## Task to carry out
Drop the images. Copy every line below character for character.

## Dataset extract
.....

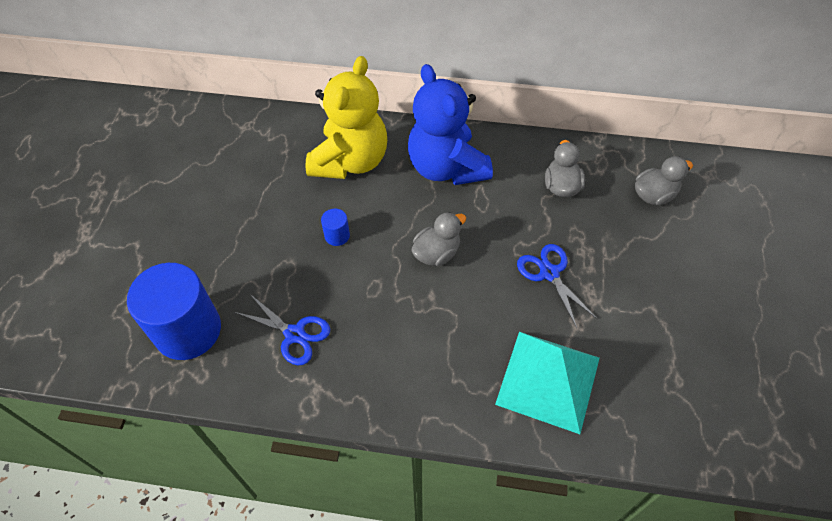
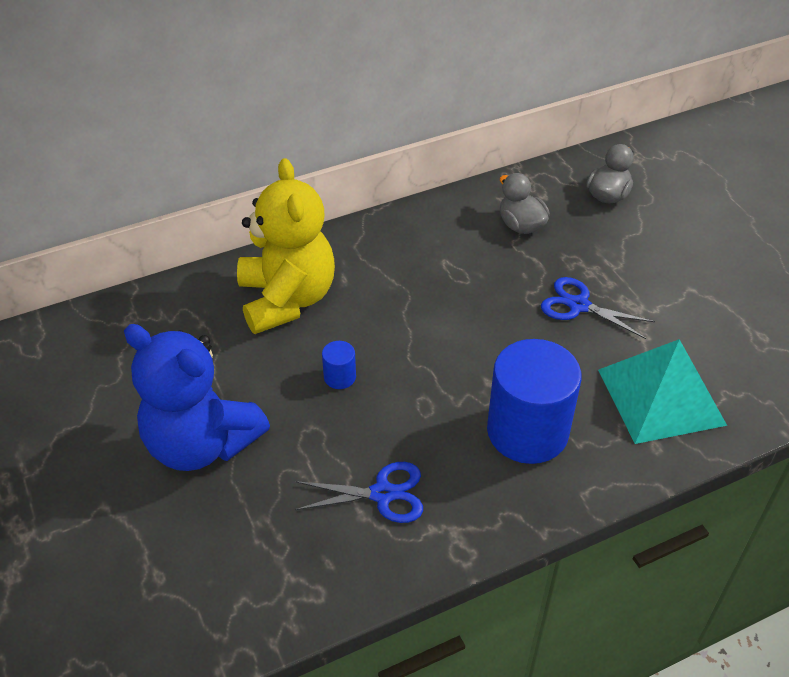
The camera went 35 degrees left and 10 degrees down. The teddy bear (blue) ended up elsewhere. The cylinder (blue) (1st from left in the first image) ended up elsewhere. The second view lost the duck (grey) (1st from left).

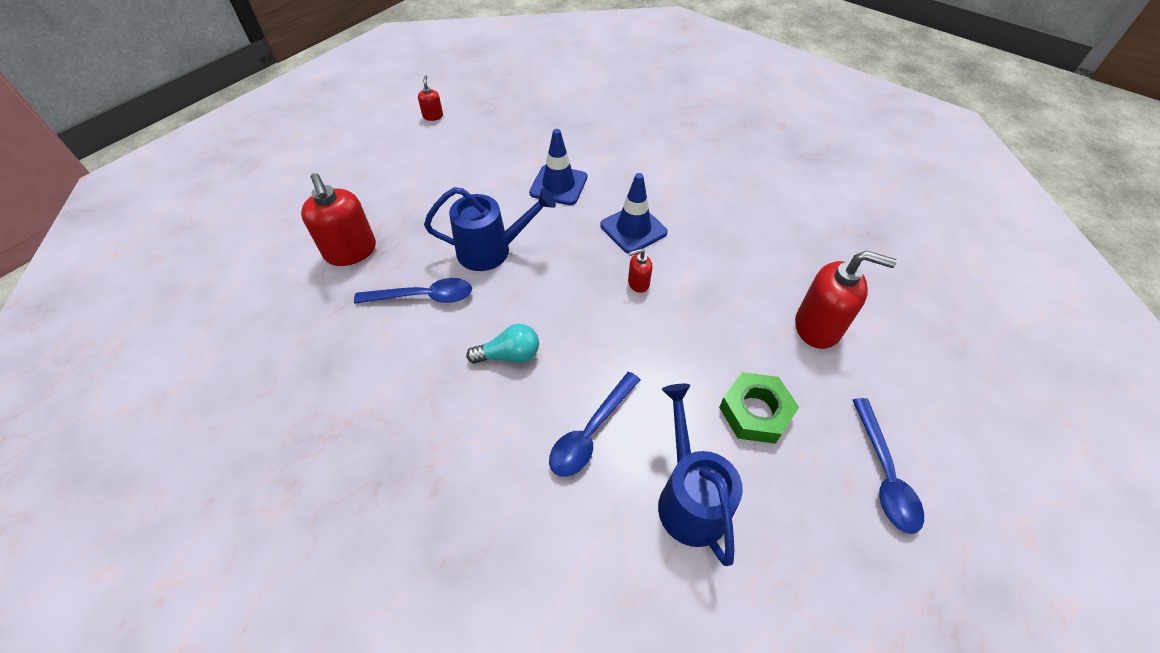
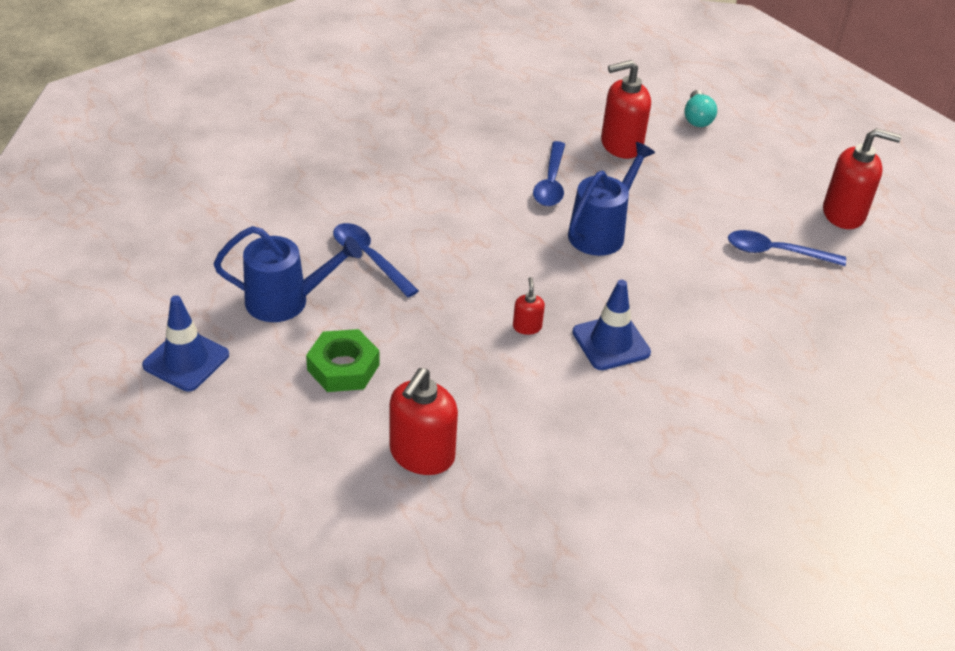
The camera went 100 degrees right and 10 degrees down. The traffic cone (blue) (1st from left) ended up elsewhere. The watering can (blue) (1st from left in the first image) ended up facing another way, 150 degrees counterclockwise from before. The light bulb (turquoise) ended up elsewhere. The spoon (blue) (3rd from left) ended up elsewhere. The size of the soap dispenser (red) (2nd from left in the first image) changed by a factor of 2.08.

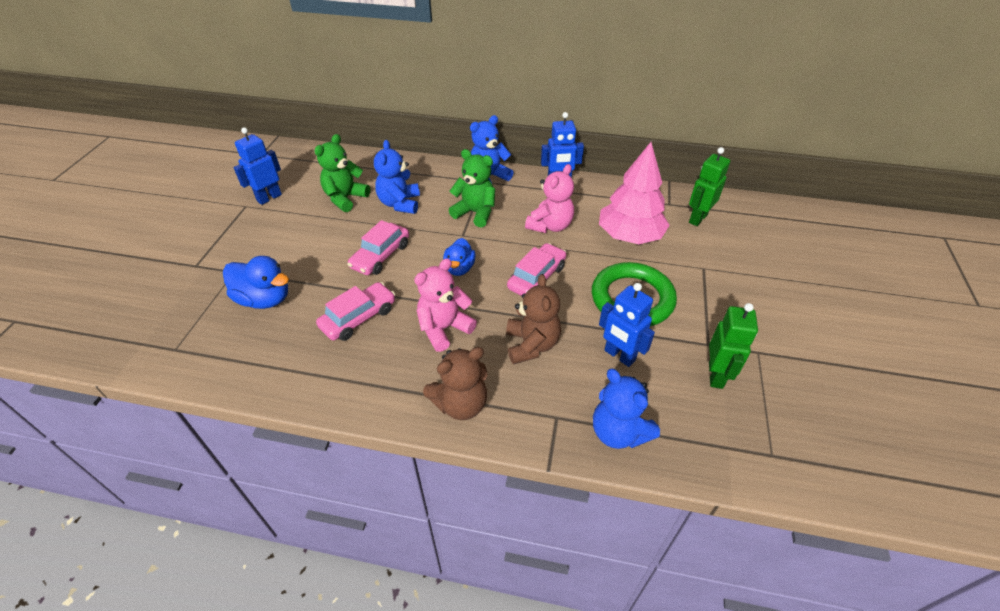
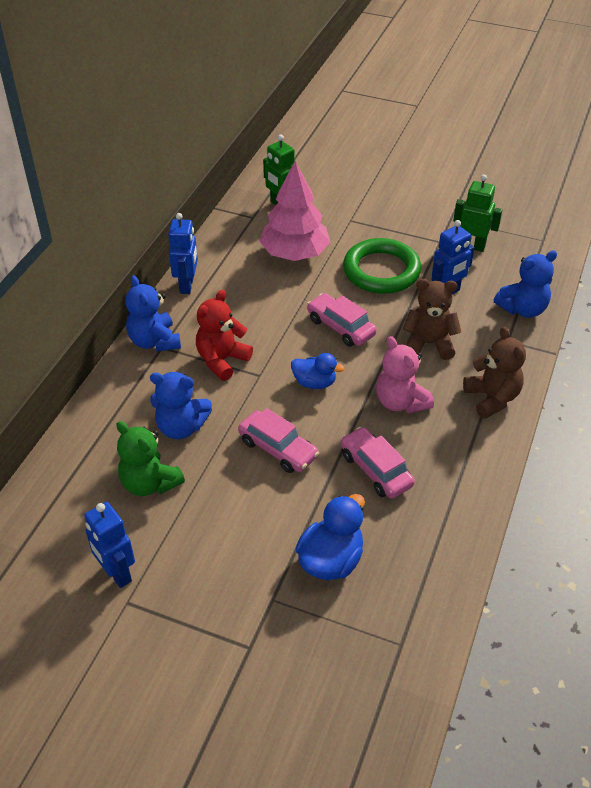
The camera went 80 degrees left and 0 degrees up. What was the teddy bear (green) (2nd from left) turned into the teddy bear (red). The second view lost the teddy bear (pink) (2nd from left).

.....

## Task result
The camera went 35 degrees left and 10 degrees down. The teddy bear (blue) ended up elsewhere. The cylinder (blue) (1st from left in the first image) ended up elsewhere. The second view lost the duck (grey) (1st from left).

The camera went 100 degrees right and 10 degrees down. The traffic cone (blue) (1st from left) ended up elsewhere. The watering can (blue) (1st from left in the first image) ended up facing another way, 150 degrees counterclockwise from before. The light bulb (turquoise) ended up elsewhere. The spoon (blue) (3rd from left) ended up elsewhere. The size of the soap dispenser (red) (2nd from left in the first image) changed by a factor of 2.08.

The camera went 80 degrees left and 0 degrees up. What was the teddy bear (green) (2nd from left) turned into the teddy bear (red). The second view lost the teddy bear (pink) (2nd from left).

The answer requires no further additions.